# Your instructions
Set down exactly the stretch of lines below that opens at the line containing "(239, 247) = (287, 147): pink" and continues through the last line of the entries, and nothing else.

=====

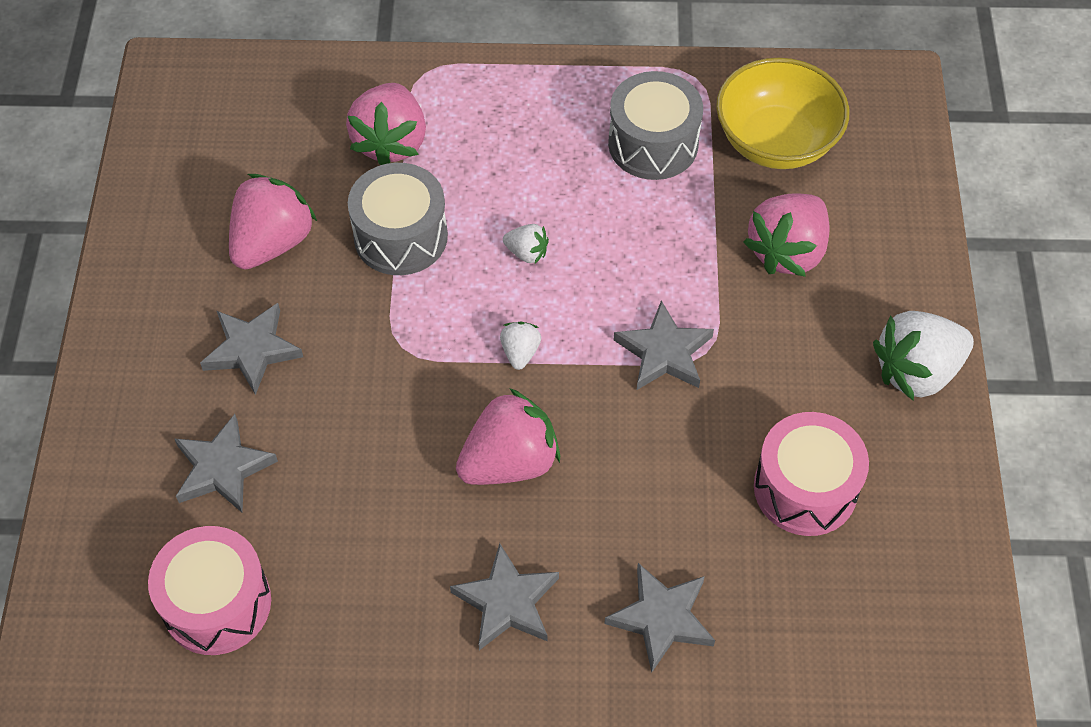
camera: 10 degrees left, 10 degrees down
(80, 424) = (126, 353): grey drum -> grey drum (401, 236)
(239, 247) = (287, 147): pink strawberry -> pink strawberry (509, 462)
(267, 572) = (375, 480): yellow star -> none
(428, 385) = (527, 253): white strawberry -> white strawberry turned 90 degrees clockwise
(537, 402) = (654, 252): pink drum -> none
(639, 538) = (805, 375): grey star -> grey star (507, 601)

=====

# Answer
(239, 247) = (287, 147): pink strawberry -> pink strawberry (509, 462)
(267, 572) = (375, 480): yellow star -> none
(428, 385) = (527, 253): white strawberry -> white strawberry turned 90 degrees clockwise
(537, 402) = (654, 252): pink drum -> none
(639, 538) = (805, 375): grey star -> grey star (507, 601)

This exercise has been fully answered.